RECORDS FOR PROCESSING:
--- --- ---
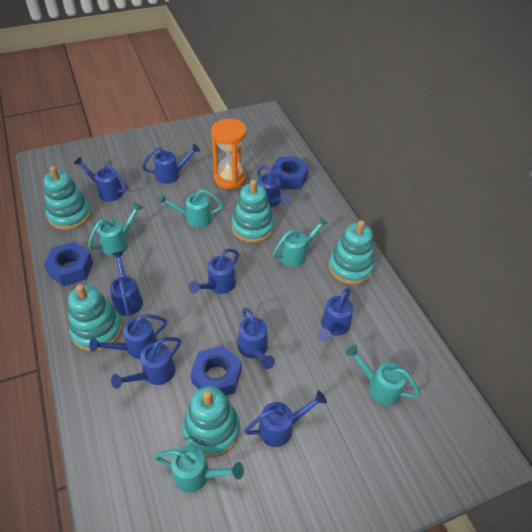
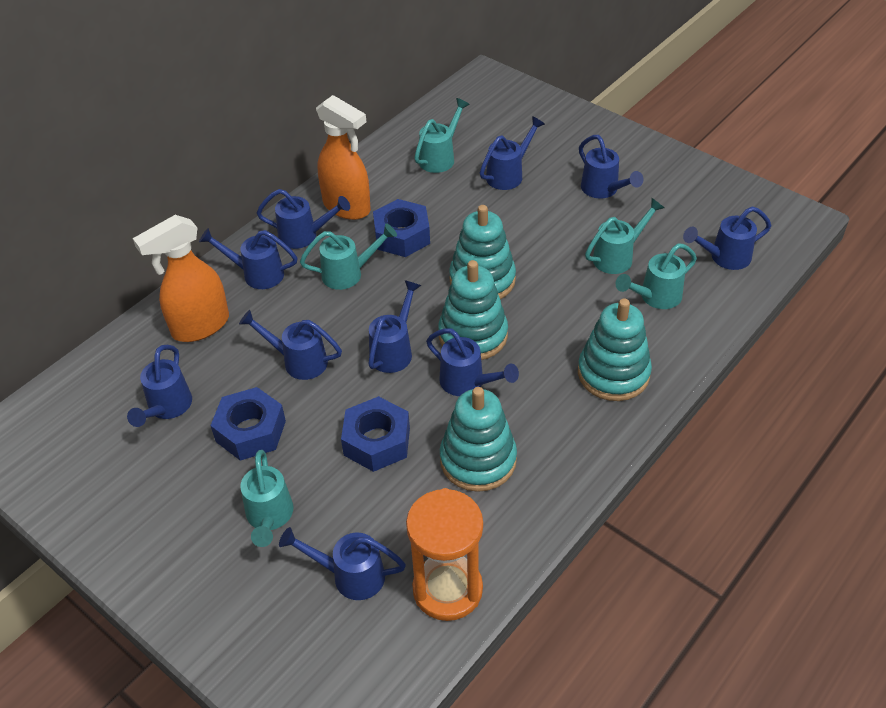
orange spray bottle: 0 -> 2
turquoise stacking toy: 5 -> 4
--- --- ---
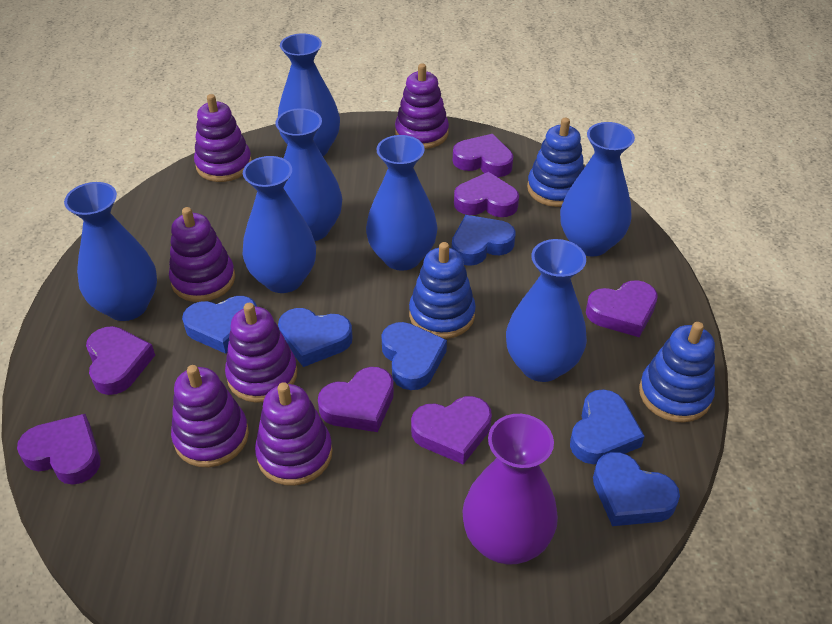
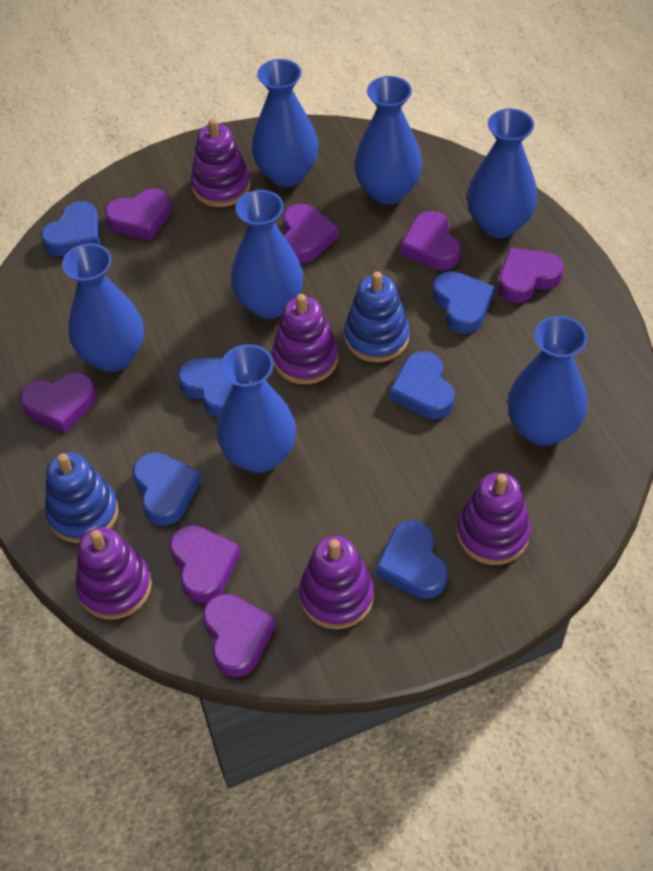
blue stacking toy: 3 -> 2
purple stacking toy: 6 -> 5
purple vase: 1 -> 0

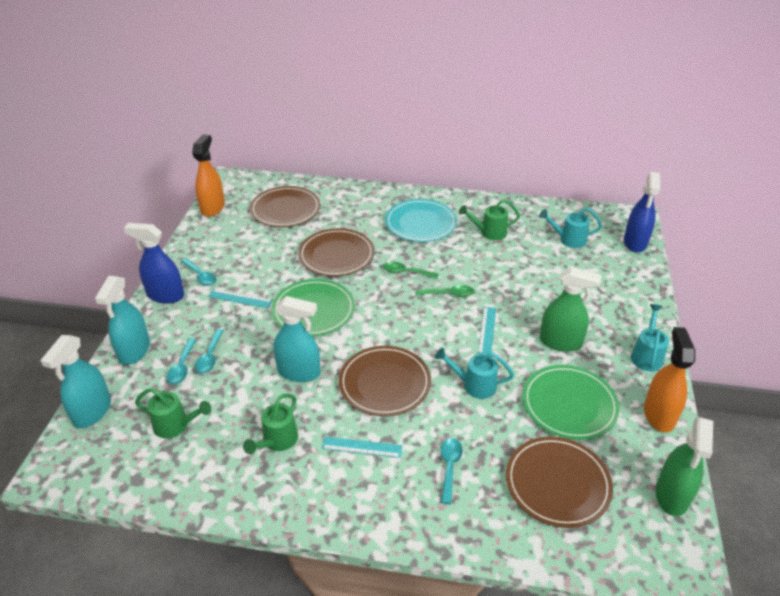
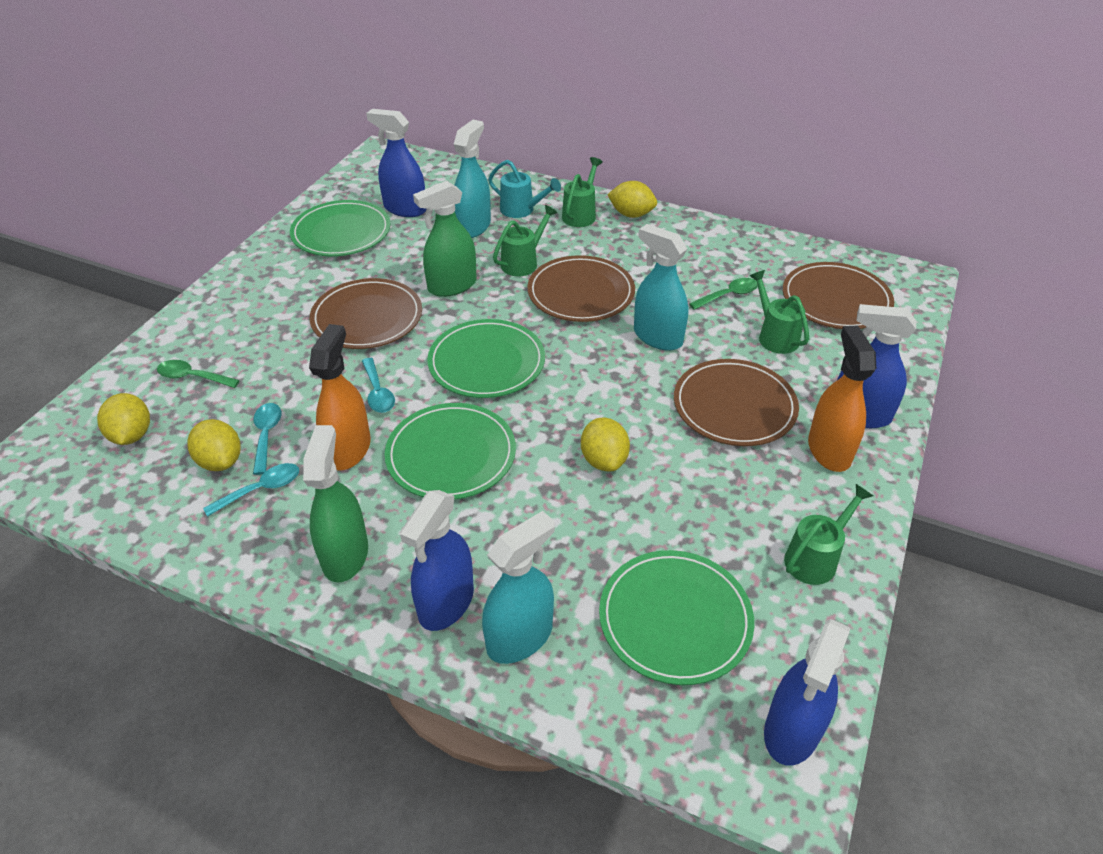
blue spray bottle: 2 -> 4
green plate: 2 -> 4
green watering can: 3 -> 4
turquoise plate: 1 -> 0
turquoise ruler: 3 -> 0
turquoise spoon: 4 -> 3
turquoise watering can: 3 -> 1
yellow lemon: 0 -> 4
--- --- ---
WHAT THE TASK REQUIRES: After locating "purple stacking toy: 6 -> 5" and "yellow lemon: 0 -> 4" in the records above, return exactly the line holding each one and every line between them; leave out the pictures.

RESPONSE TO THE EXERCISE:
purple stacking toy: 6 -> 5
purple vase: 1 -> 0

blue spray bottle: 2 -> 4
green plate: 2 -> 4
green watering can: 3 -> 4
turquoise plate: 1 -> 0
turquoise ruler: 3 -> 0
turquoise spoon: 4 -> 3
turquoise watering can: 3 -> 1
yellow lemon: 0 -> 4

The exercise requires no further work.